_The data:_

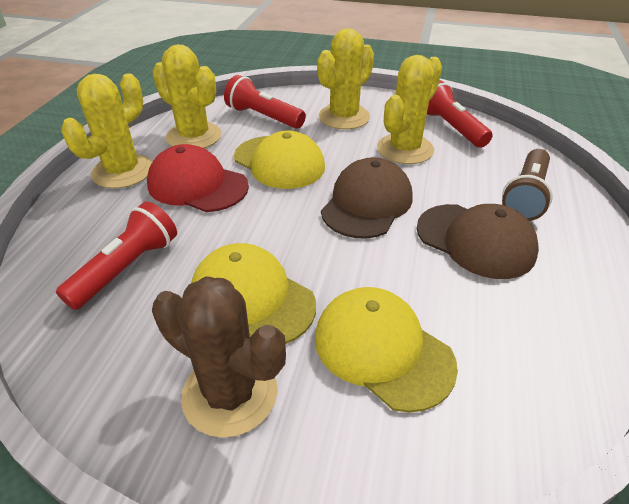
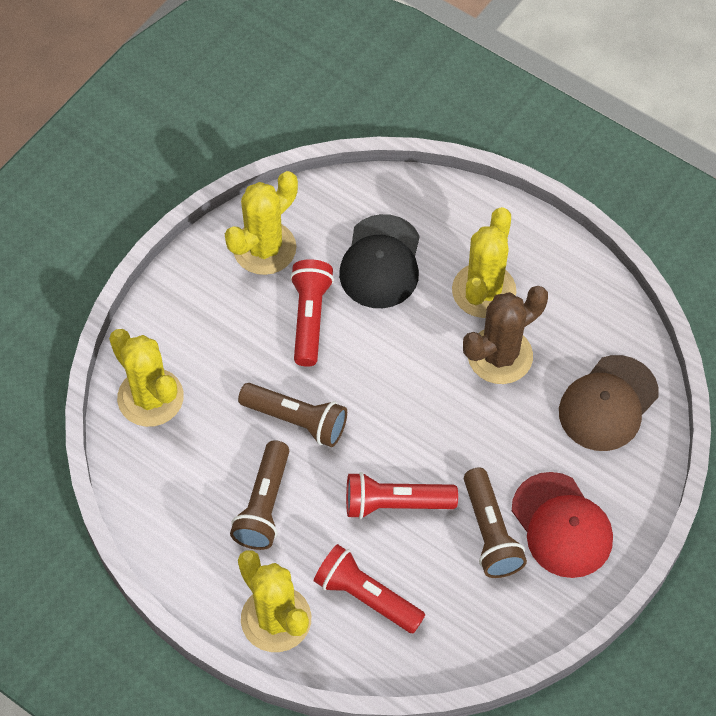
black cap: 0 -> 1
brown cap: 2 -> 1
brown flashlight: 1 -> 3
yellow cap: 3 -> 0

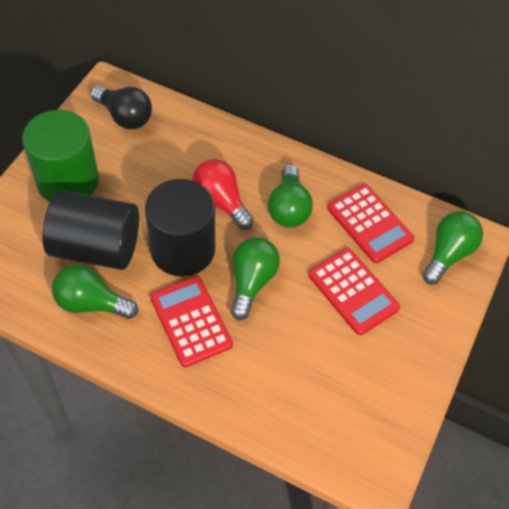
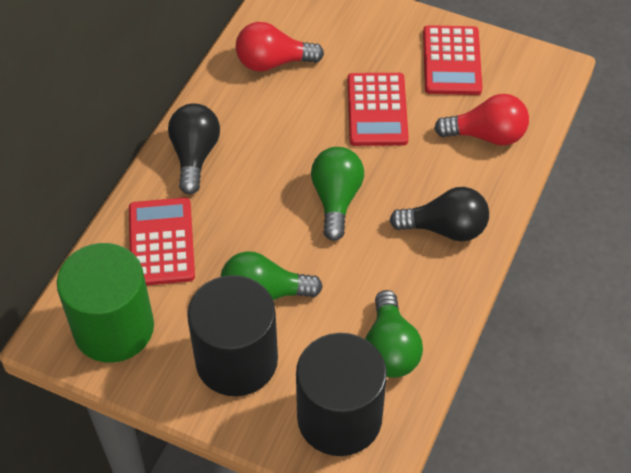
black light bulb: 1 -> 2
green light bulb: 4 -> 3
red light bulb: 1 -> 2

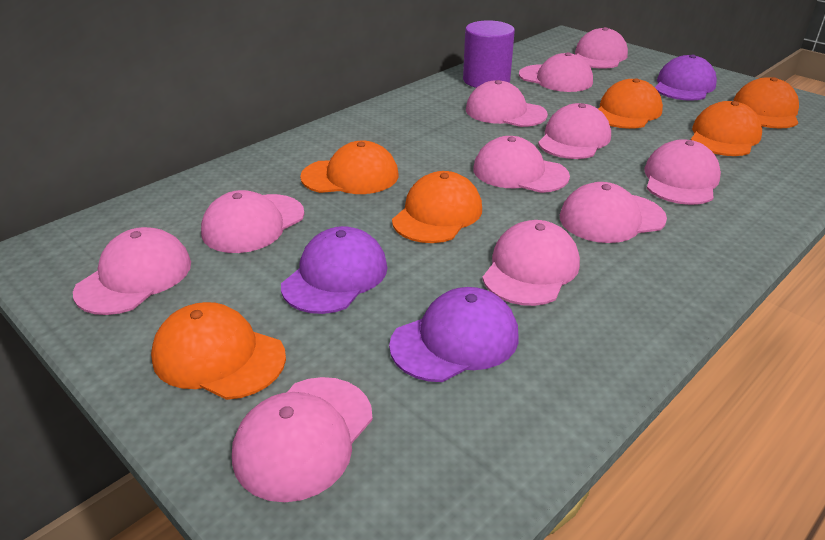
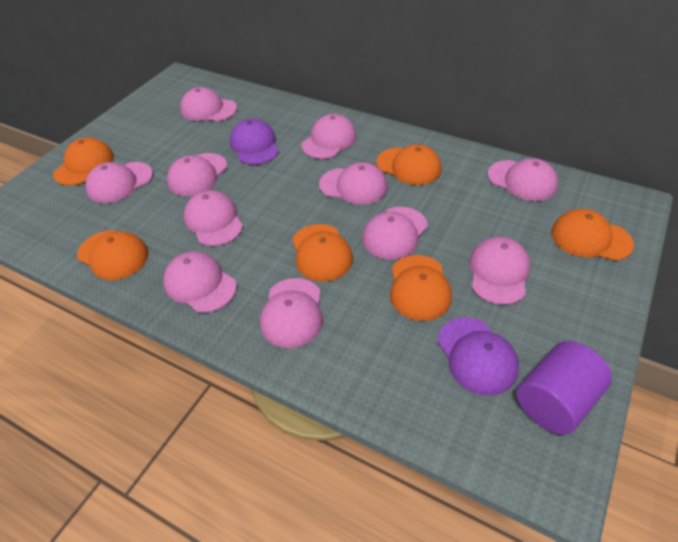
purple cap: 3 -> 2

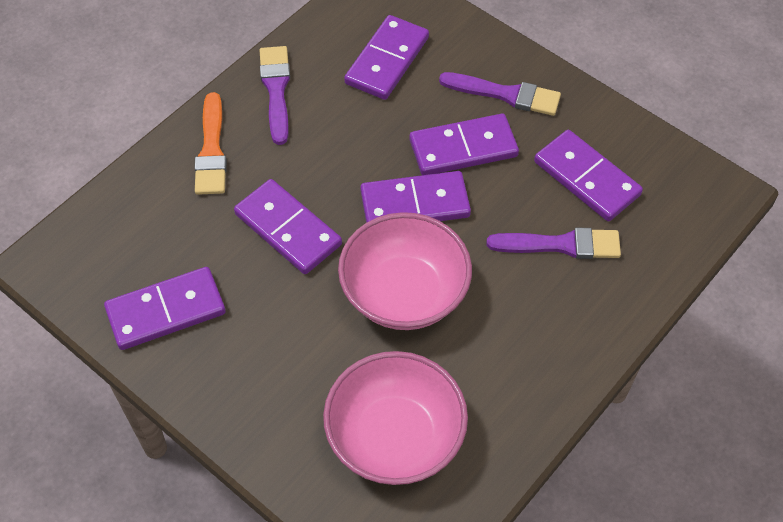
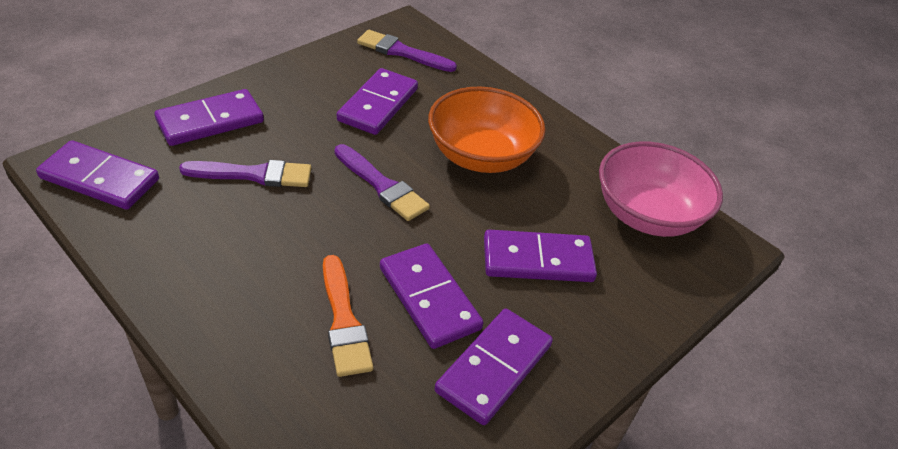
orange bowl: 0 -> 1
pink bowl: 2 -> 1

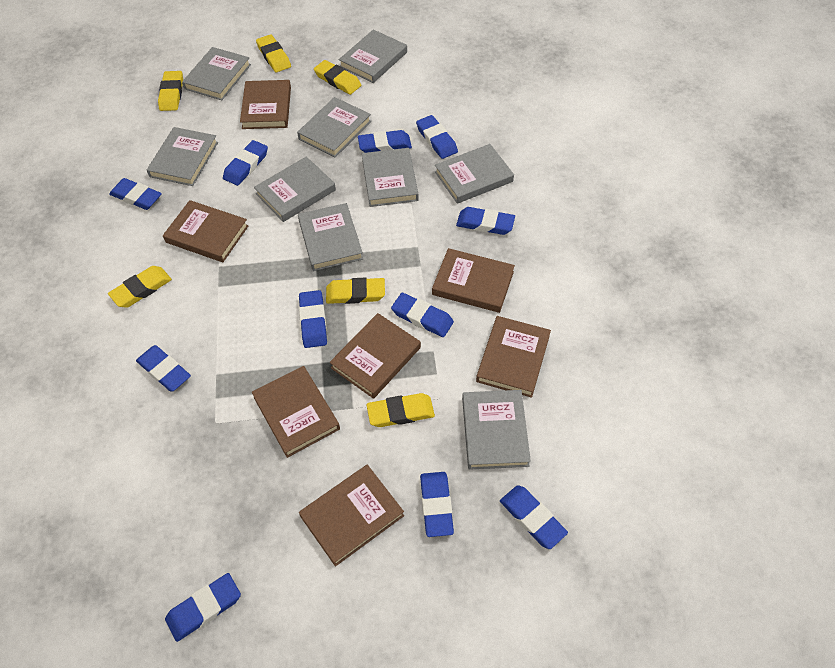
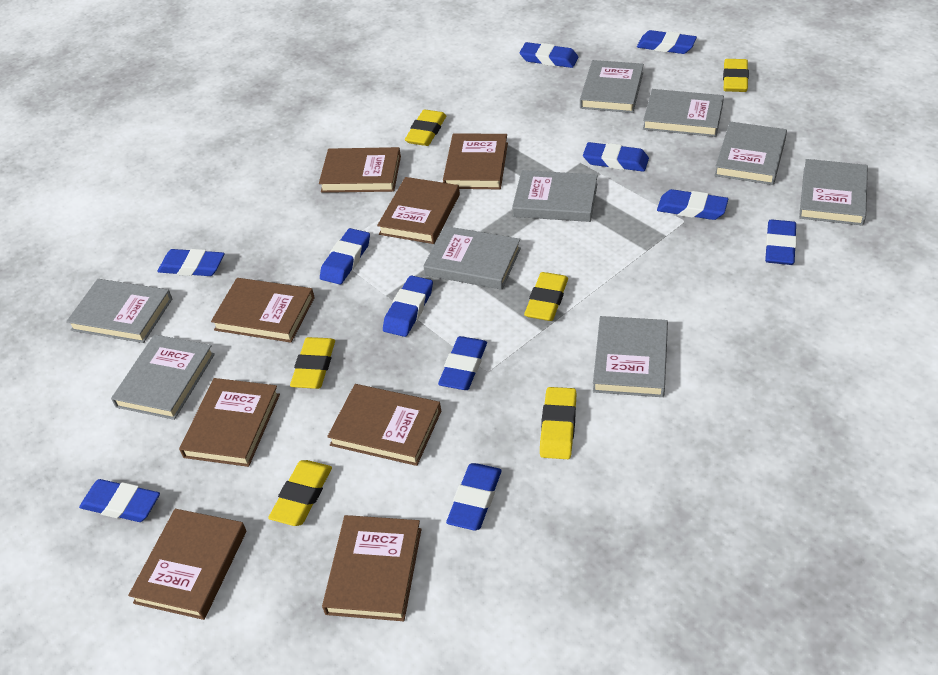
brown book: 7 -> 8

_Work instruction:_ Return the lines above exactly; the images are not part of the copy.

_Response for this exercise:_
black cap: 0 -> 1
brown cap: 2 -> 1
brown flashlight: 1 -> 3
yellow cap: 3 -> 0

black light bulb: 1 -> 2
green light bulb: 4 -> 3
red light bulb: 1 -> 2

purple cap: 3 -> 2

orange bowl: 0 -> 1
pink bowl: 2 -> 1

brown book: 7 -> 8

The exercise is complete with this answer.